▸ **To do**
Of the records that follow, copy only the lines from the line containing "yellow plate F5 level 1 -> none" to the line containing "black plate J4", both included, exactly as written.

══ Given data ══

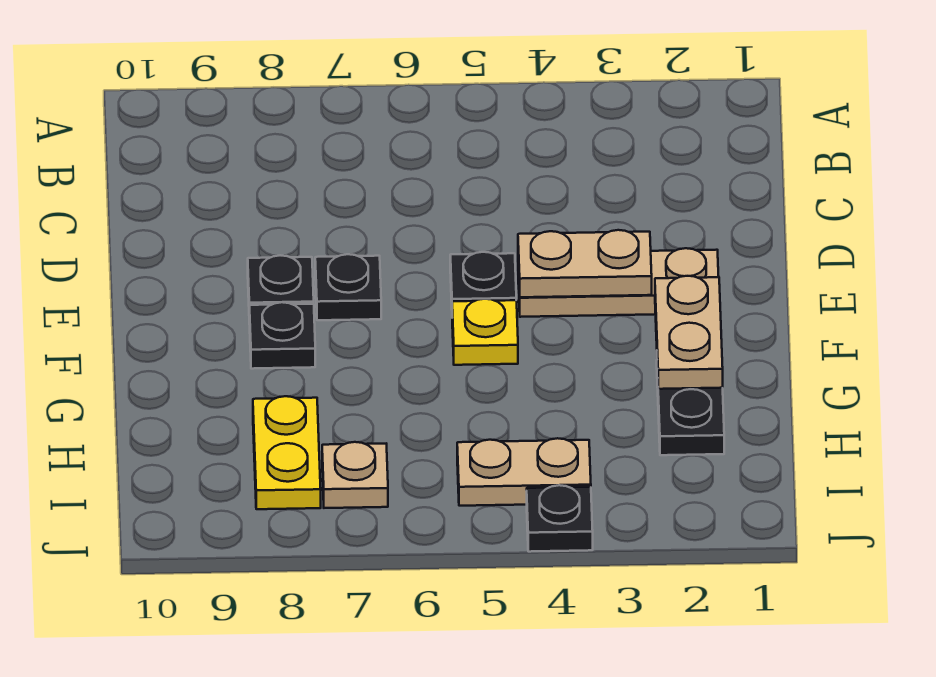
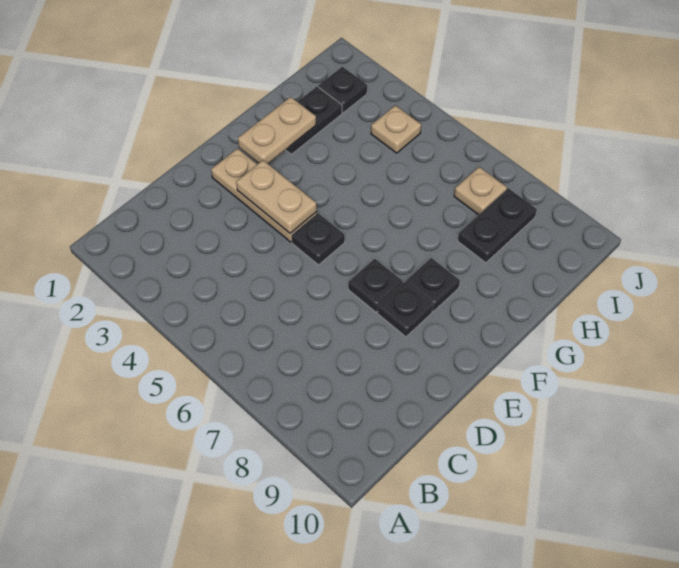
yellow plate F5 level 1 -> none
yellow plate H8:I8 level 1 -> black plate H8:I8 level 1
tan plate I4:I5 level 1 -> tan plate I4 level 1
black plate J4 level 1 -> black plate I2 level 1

═══
══ Given data ══

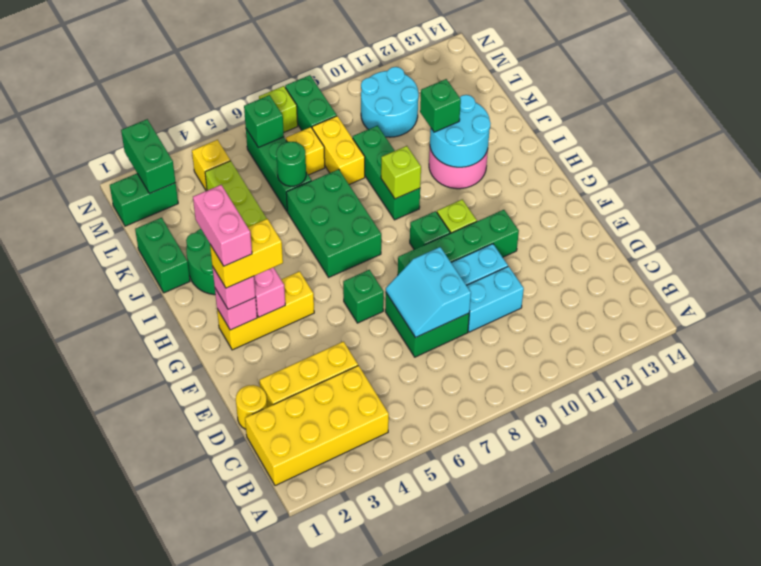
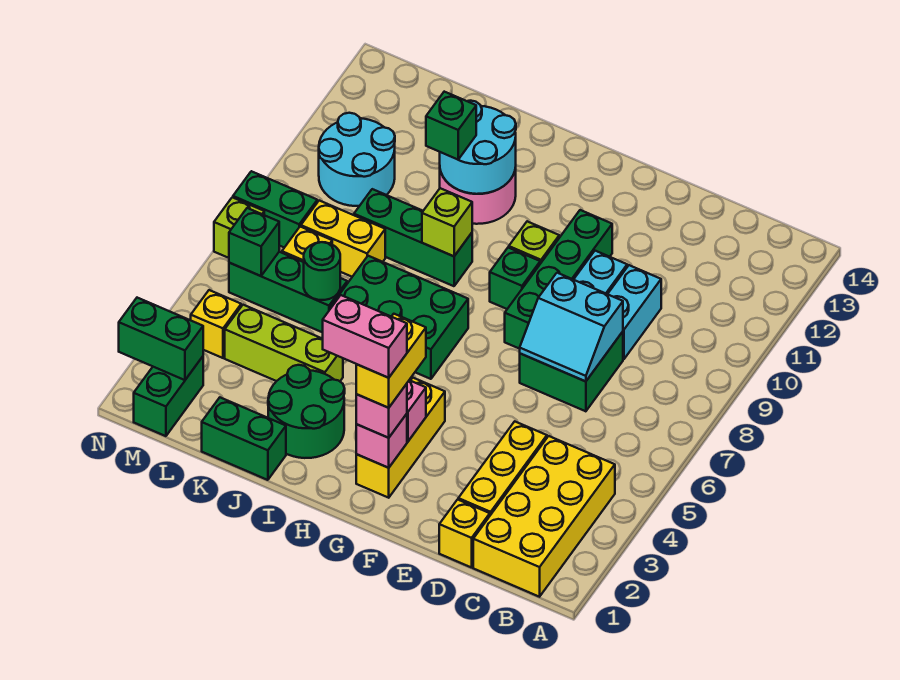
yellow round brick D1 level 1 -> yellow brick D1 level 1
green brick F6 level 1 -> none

═══
══ Given data ══

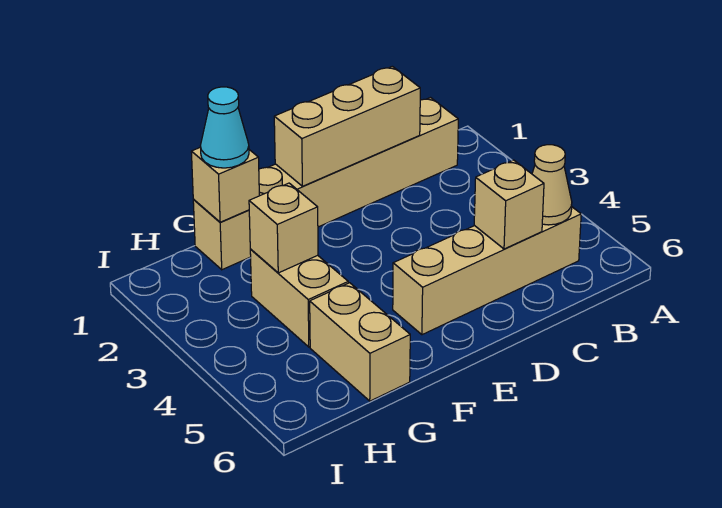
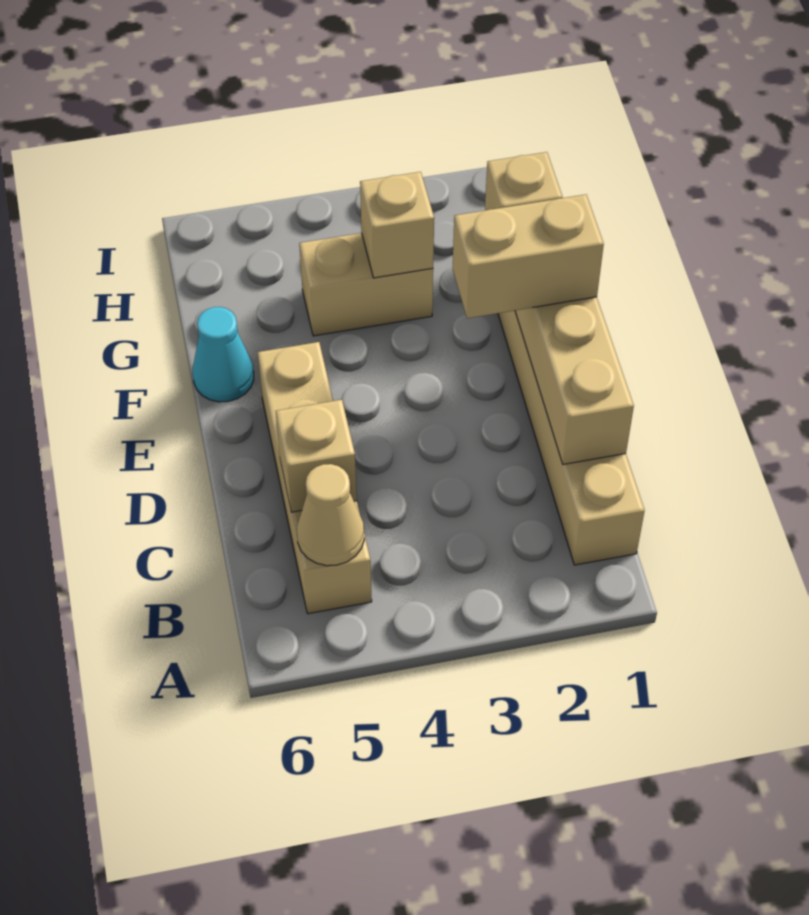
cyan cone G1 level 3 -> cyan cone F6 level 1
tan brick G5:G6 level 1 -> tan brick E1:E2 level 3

═══

▸ **Result for this exercise**
yellow plate F5 level 1 -> none
yellow plate H8:I8 level 1 -> black plate H8:I8 level 1
tan plate I4:I5 level 1 -> tan plate I4 level 1
black plate J4 level 1 -> black plate I2 level 1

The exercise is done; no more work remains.